■ **What you need to do**: Note on the material below: return exactly the lines from the line that holds "C3: 3.3uF (plus" through the line that holds "V101: AC 100mV", and leave out each picture.

■ **Listed entries**:

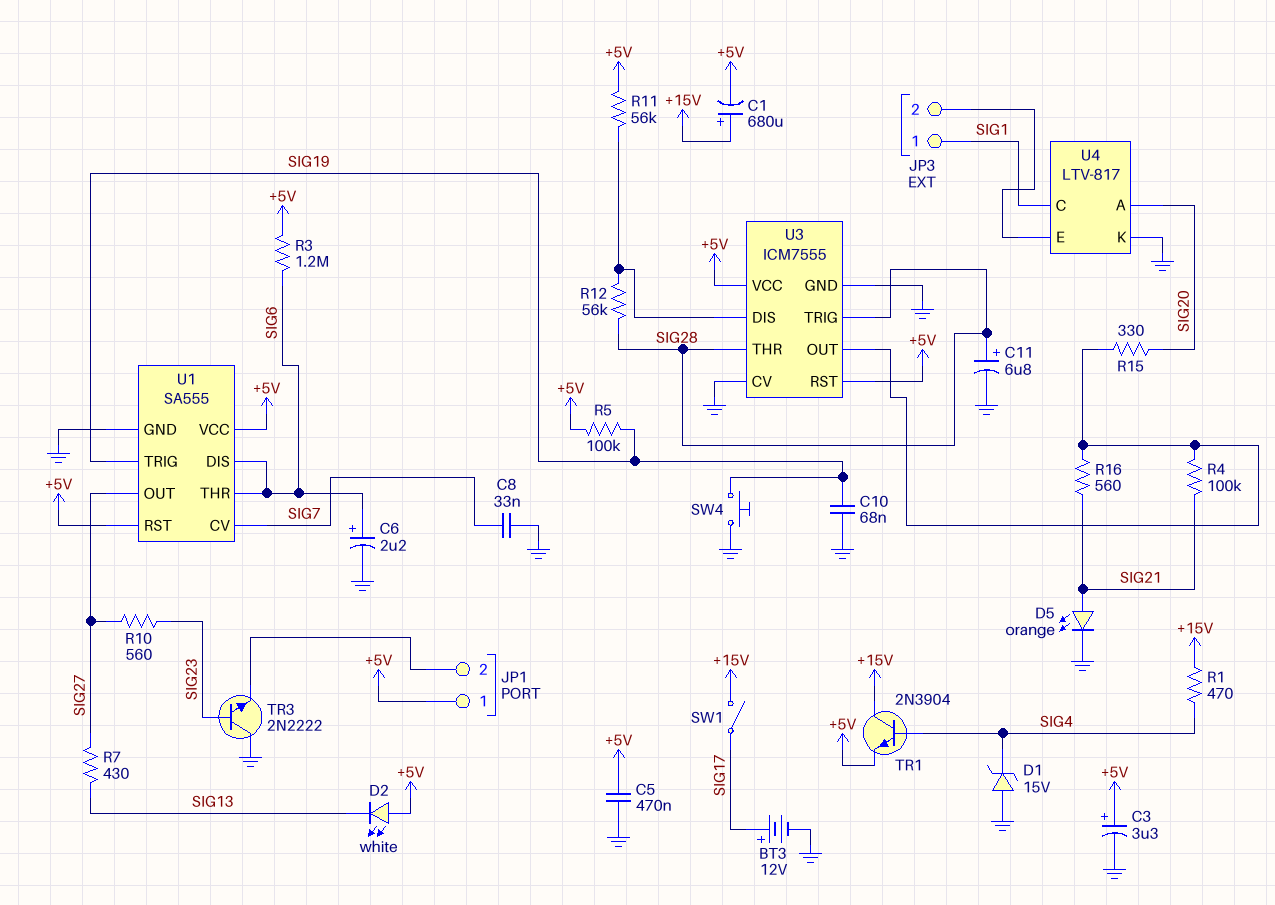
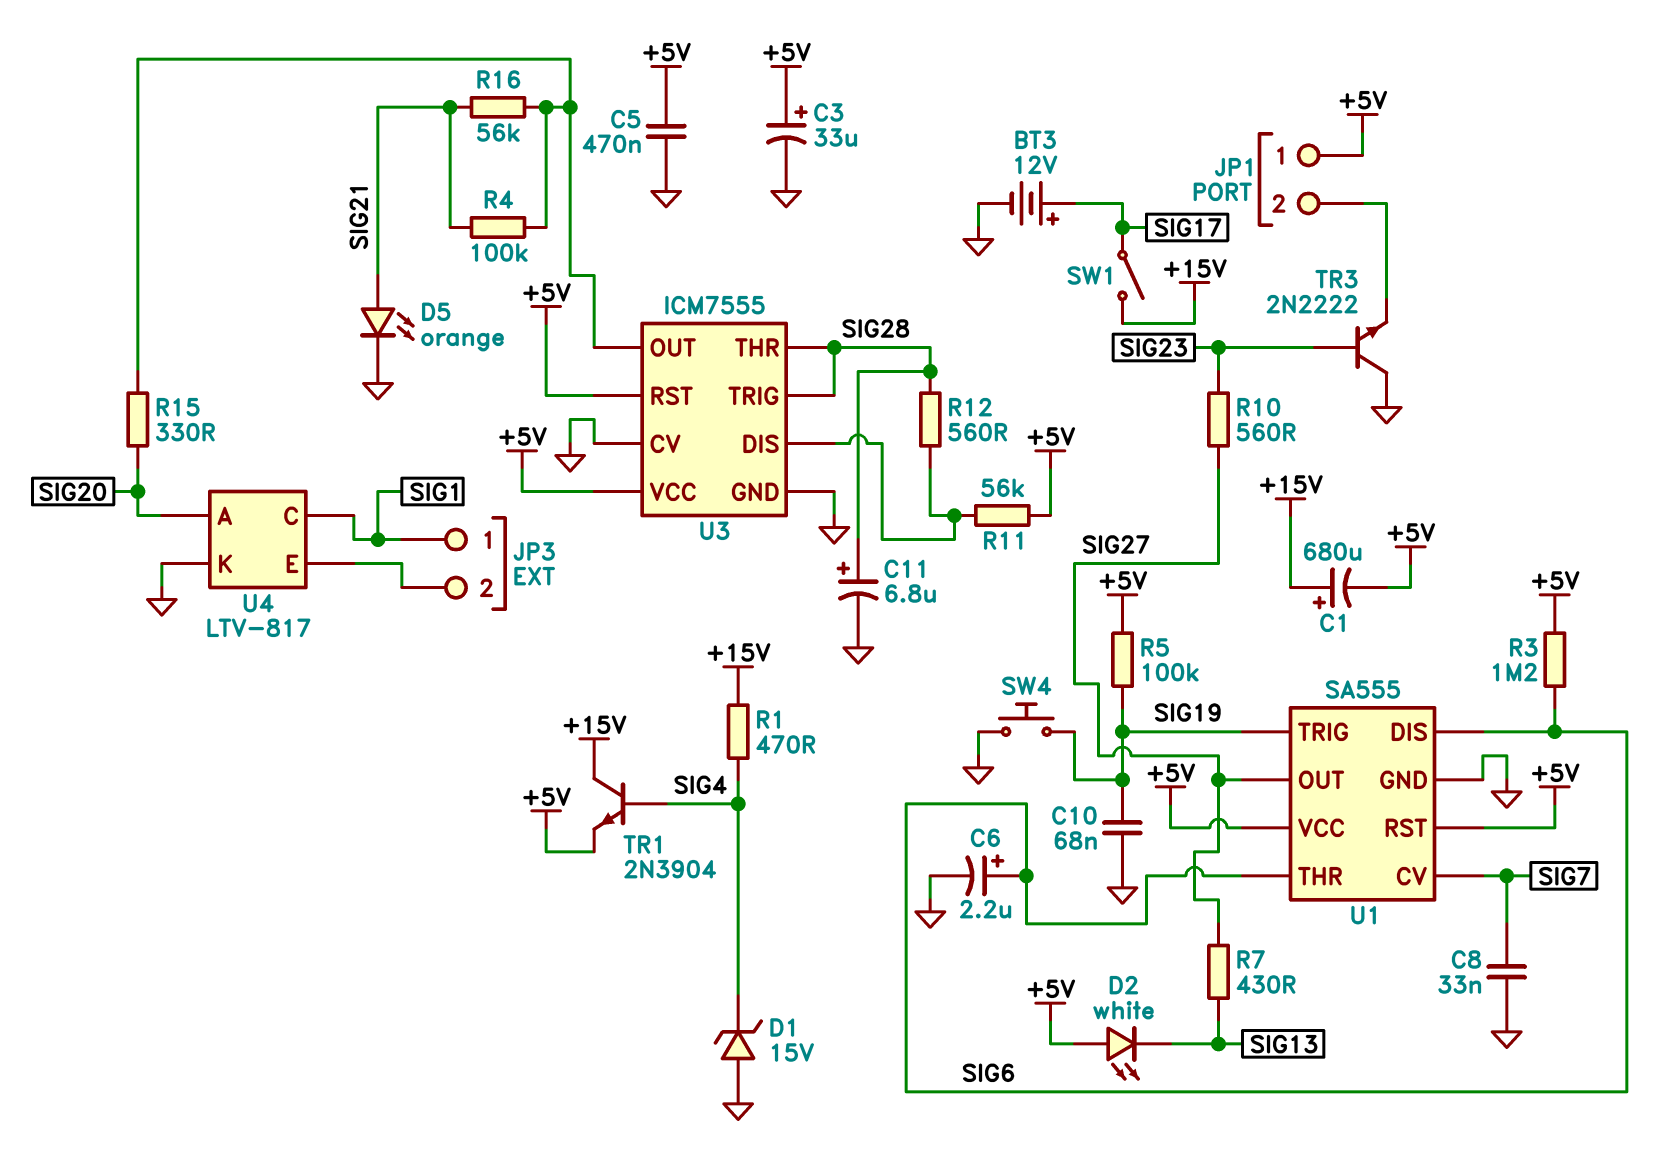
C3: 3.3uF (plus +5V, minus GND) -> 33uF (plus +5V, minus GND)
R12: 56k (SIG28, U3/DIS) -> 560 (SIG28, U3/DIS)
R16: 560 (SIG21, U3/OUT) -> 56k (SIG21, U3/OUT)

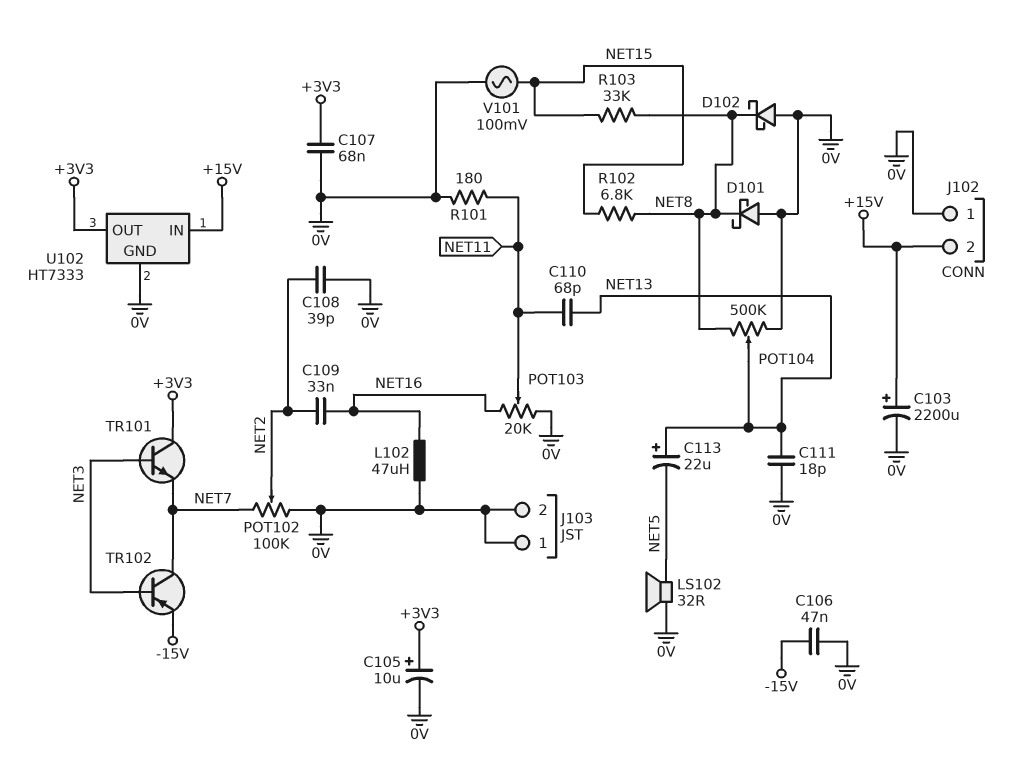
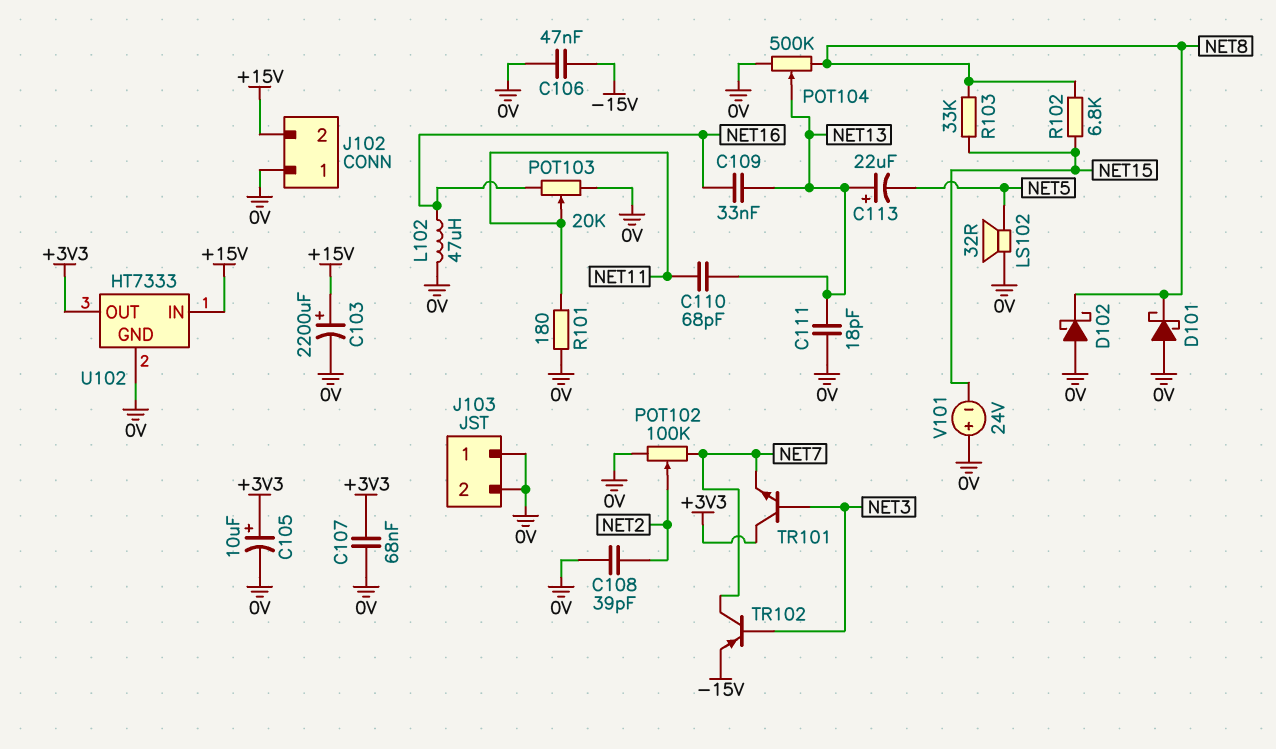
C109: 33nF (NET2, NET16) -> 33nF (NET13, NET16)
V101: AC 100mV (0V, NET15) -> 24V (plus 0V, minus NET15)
---
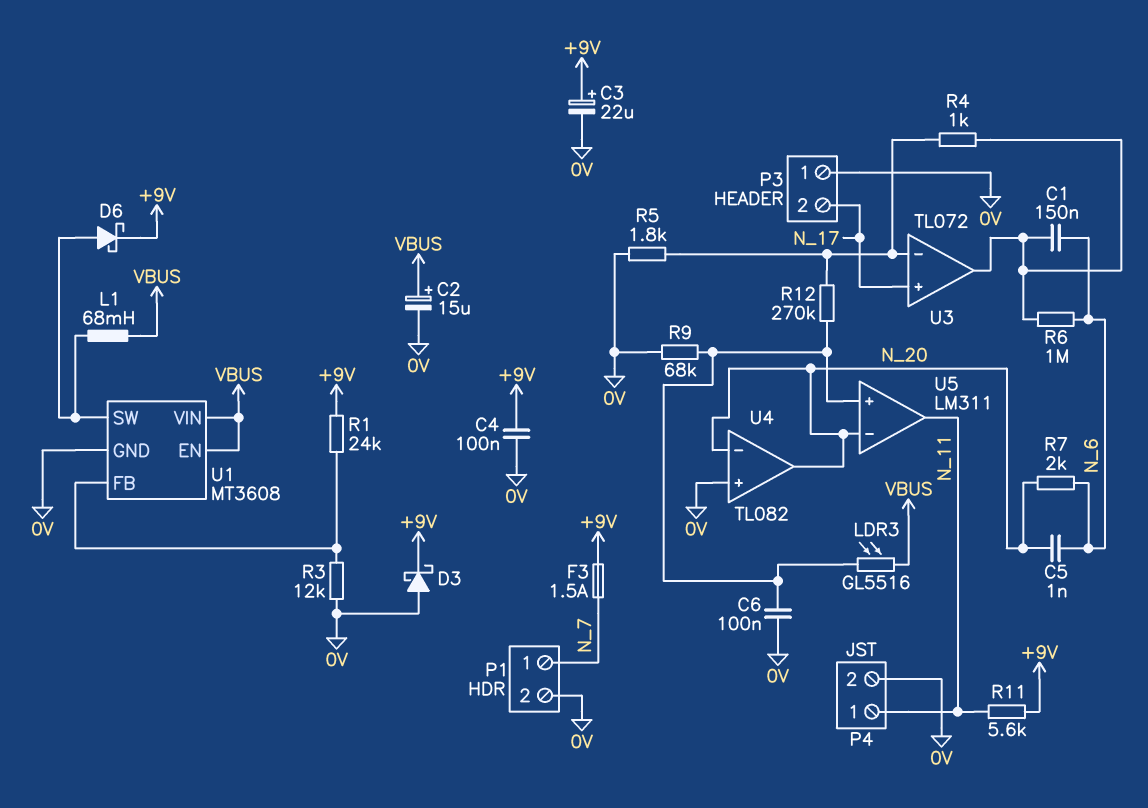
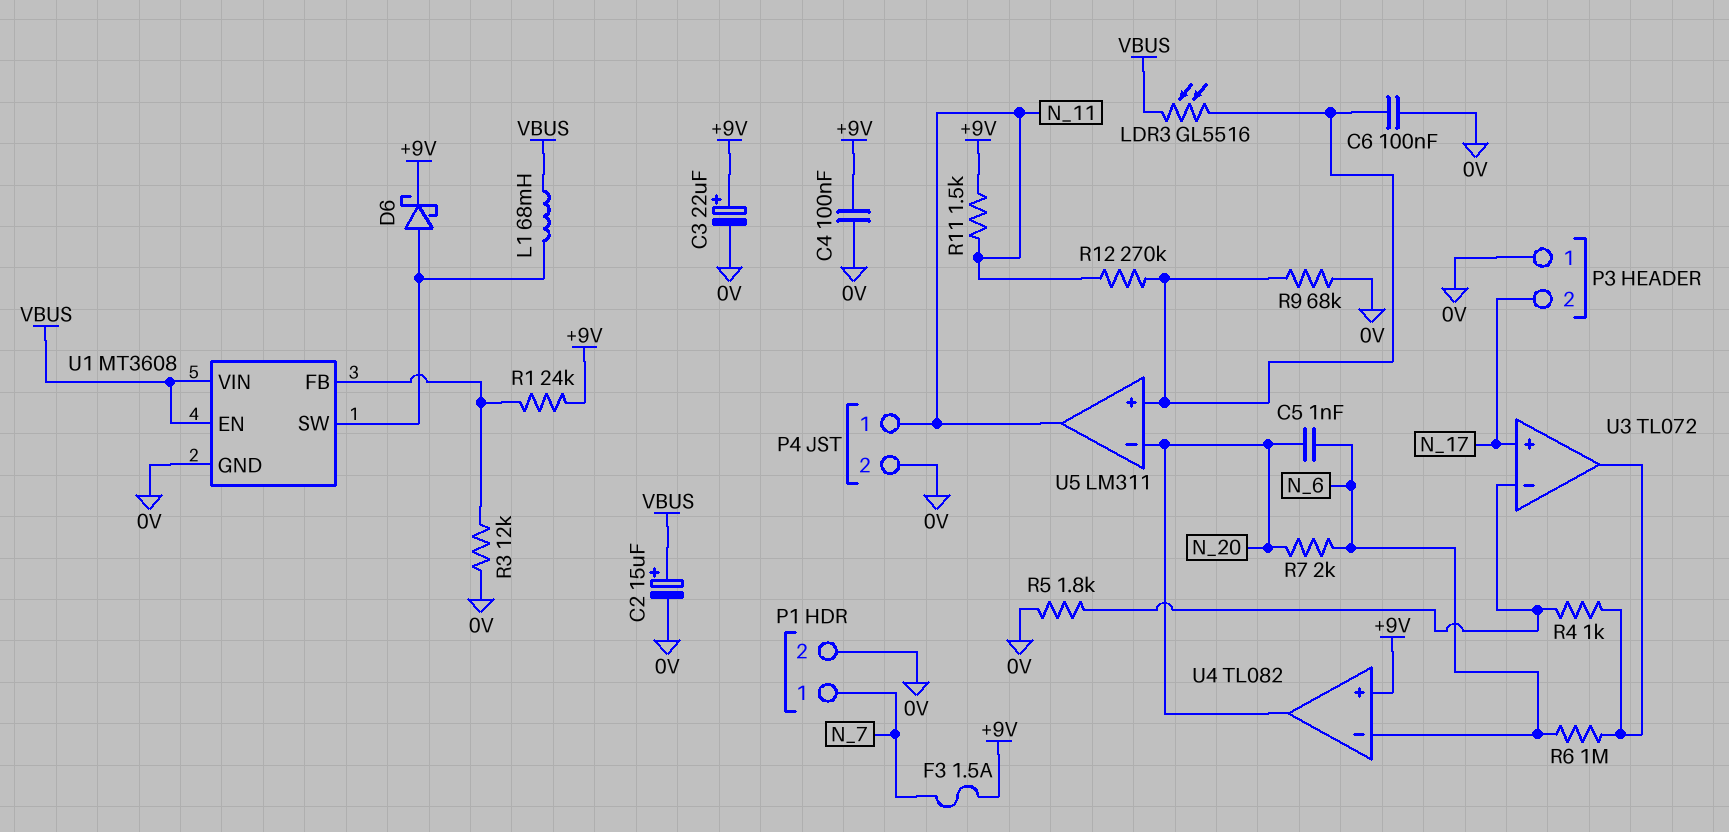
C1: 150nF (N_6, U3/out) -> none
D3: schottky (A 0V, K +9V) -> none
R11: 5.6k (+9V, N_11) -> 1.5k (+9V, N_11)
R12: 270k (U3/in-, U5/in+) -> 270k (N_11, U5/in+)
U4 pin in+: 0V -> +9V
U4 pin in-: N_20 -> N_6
==
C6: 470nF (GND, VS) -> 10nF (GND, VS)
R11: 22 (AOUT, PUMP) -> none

■ **Your response**:
C3: 3.3uF (plus +5V, minus GND) -> 33uF (plus +5V, minus GND)
R12: 56k (SIG28, U3/DIS) -> 560 (SIG28, U3/DIS)
R16: 560 (SIG21, U3/OUT) -> 56k (SIG21, U3/OUT)

C109: 33nF (NET2, NET16) -> 33nF (NET13, NET16)
V101: AC 100mV (0V, NET15) -> 24V (plus 0V, minus NET15)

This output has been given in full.